----- Information -----

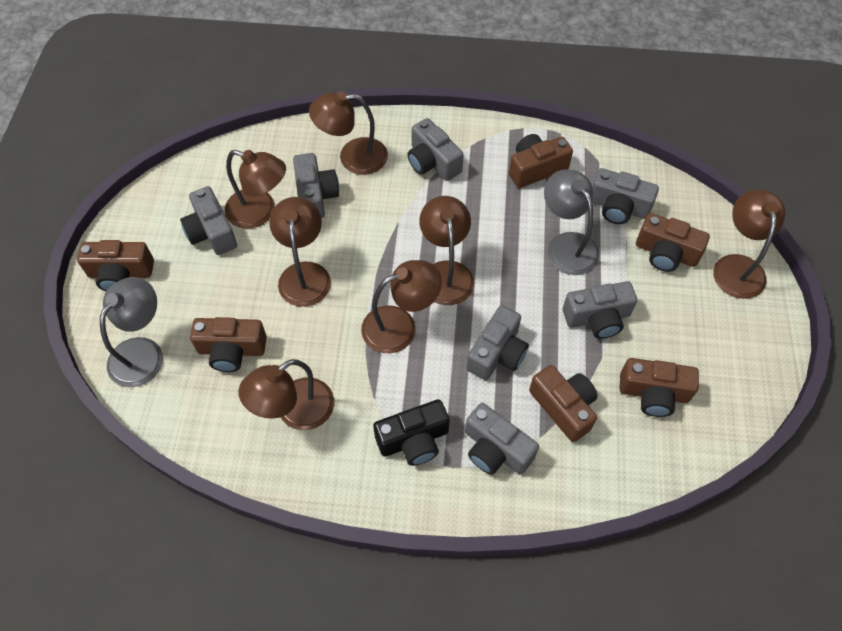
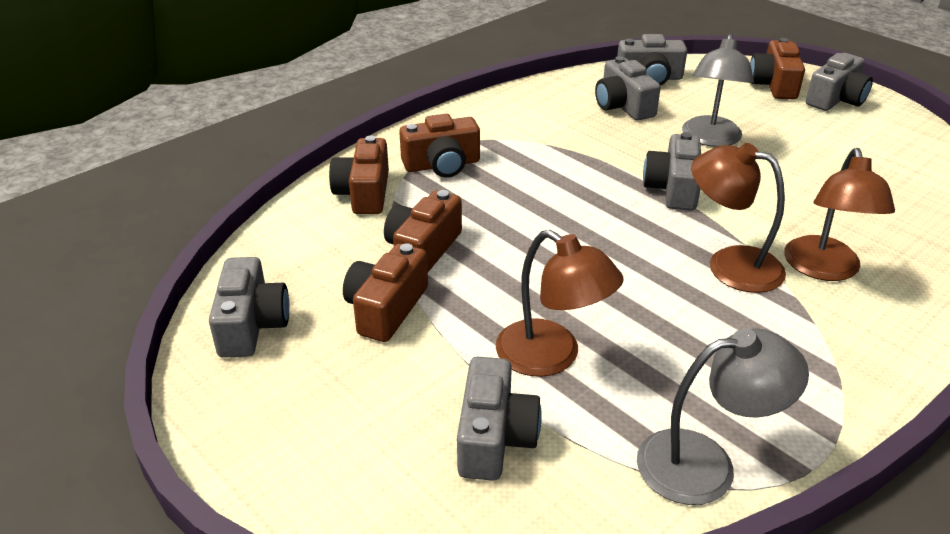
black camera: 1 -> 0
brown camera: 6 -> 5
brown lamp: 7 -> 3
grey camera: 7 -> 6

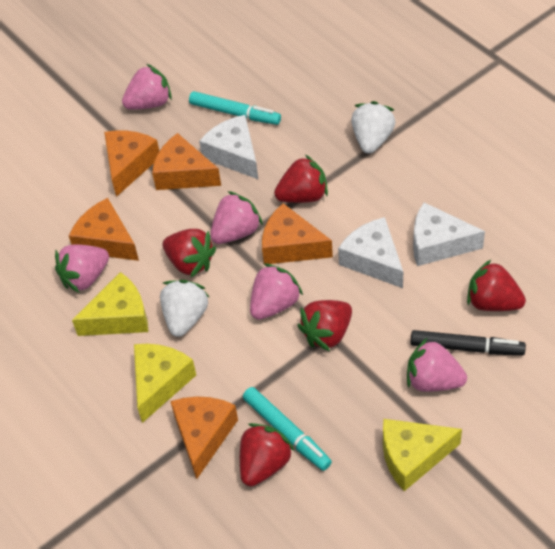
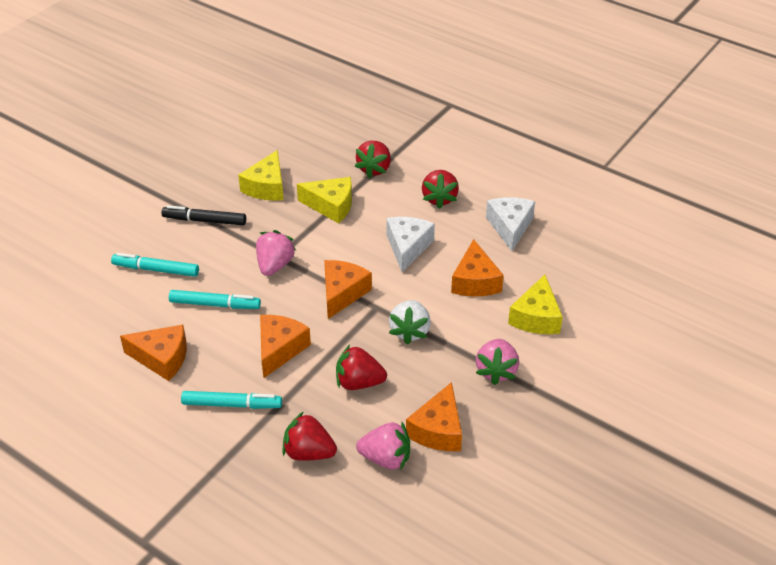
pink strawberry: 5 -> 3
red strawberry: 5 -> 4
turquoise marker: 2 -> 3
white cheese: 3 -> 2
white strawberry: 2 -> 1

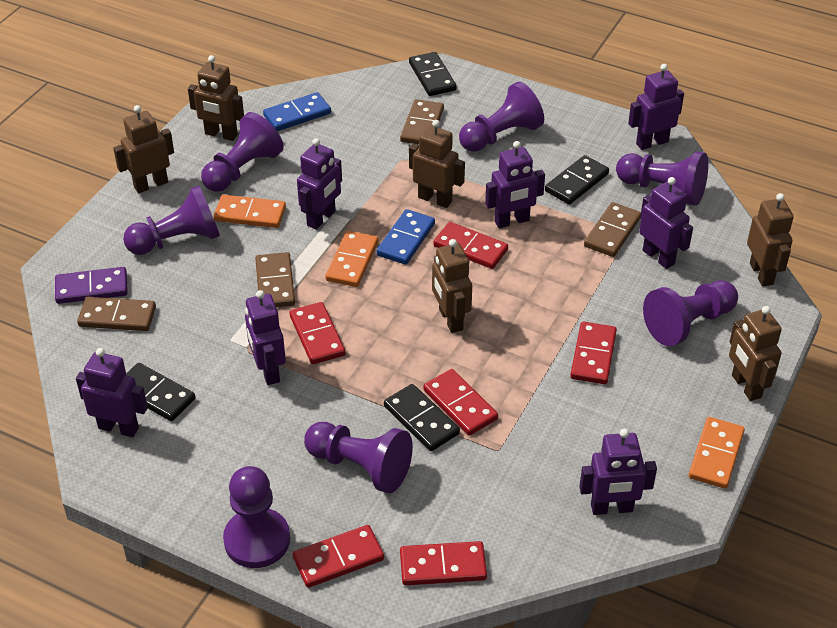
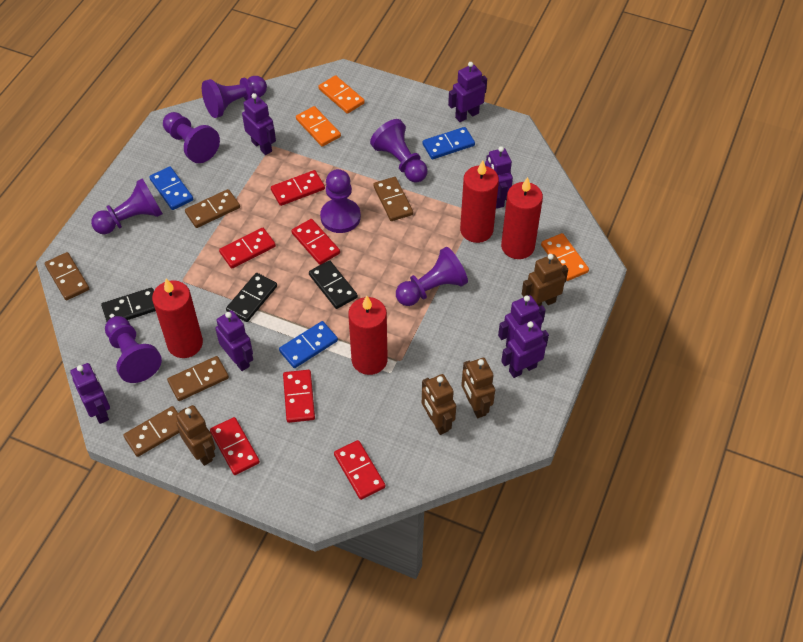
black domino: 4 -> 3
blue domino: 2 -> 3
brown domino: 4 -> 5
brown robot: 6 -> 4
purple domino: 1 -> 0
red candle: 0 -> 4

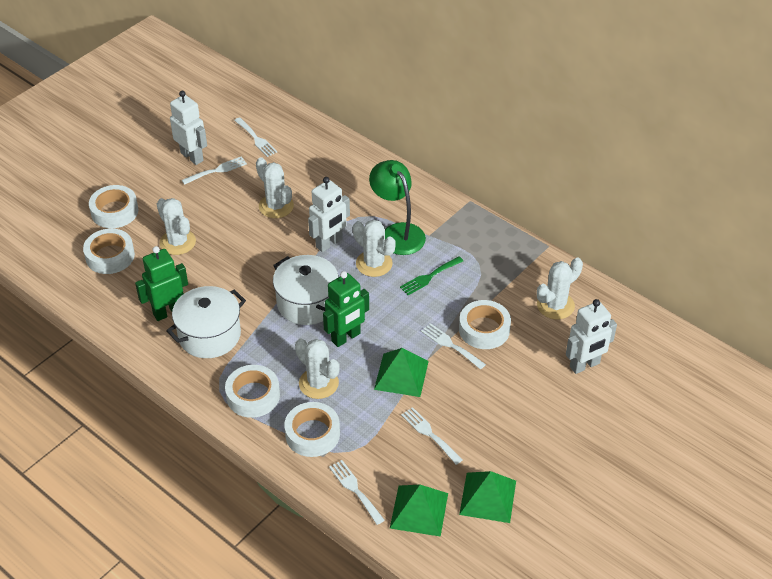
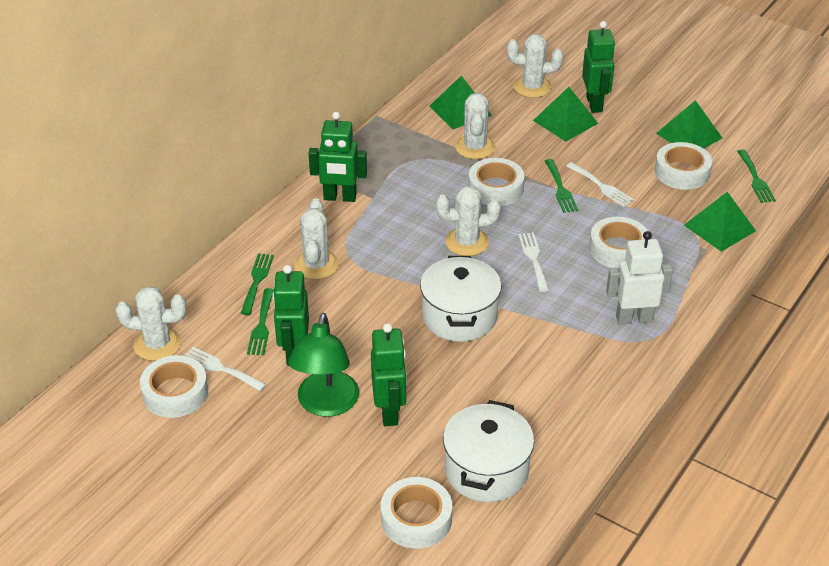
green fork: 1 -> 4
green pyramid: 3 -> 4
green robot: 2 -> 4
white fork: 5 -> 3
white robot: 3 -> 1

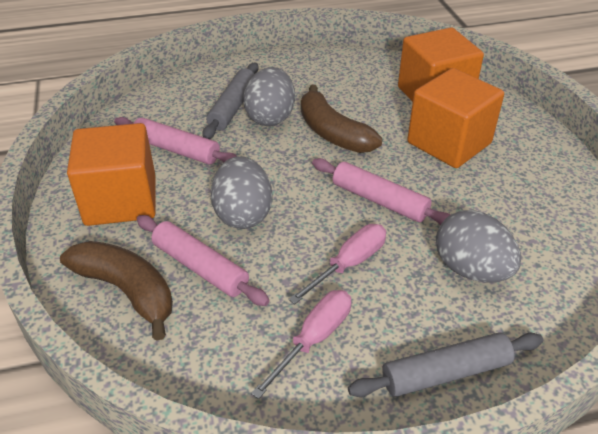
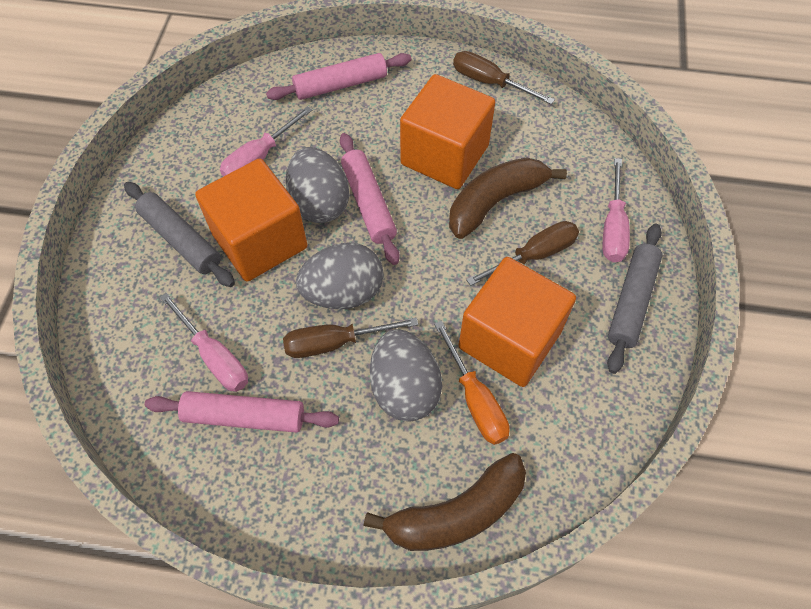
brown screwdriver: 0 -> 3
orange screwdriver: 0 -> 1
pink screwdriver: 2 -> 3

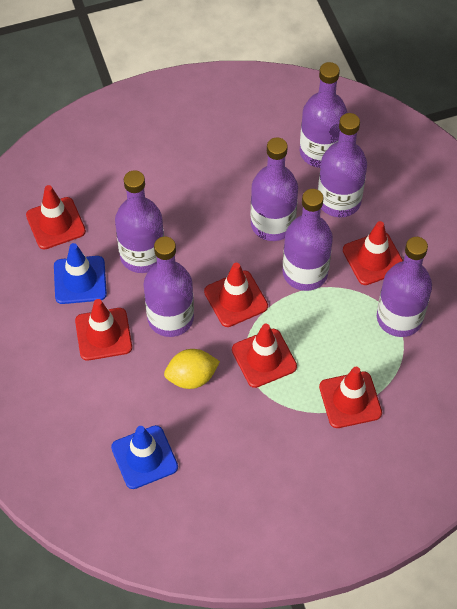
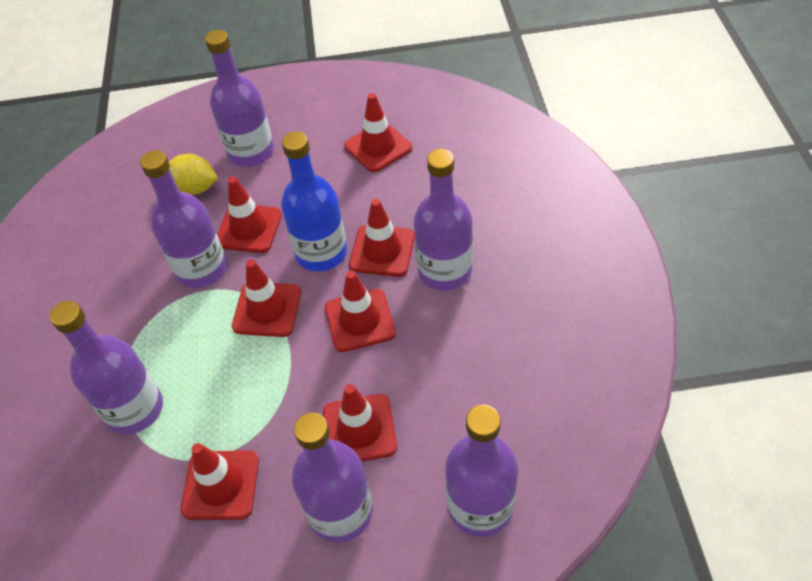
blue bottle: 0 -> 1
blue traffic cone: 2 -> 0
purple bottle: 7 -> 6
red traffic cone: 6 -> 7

-----

Exercise aim
Exactly the lines from the one with "blue domino: 2 -> 3" through the end of the records are to be repeated, both ends included, and pictures are to be omitted.

Answer below
blue domino: 2 -> 3
brown domino: 4 -> 5
brown robot: 6 -> 4
purple domino: 1 -> 0
red candle: 0 -> 4

green fork: 1 -> 4
green pyramid: 3 -> 4
green robot: 2 -> 4
white fork: 5 -> 3
white robot: 3 -> 1

brown screwdriver: 0 -> 3
orange screwdriver: 0 -> 1
pink screwdriver: 2 -> 3

blue bottle: 0 -> 1
blue traffic cone: 2 -> 0
purple bottle: 7 -> 6
red traffic cone: 6 -> 7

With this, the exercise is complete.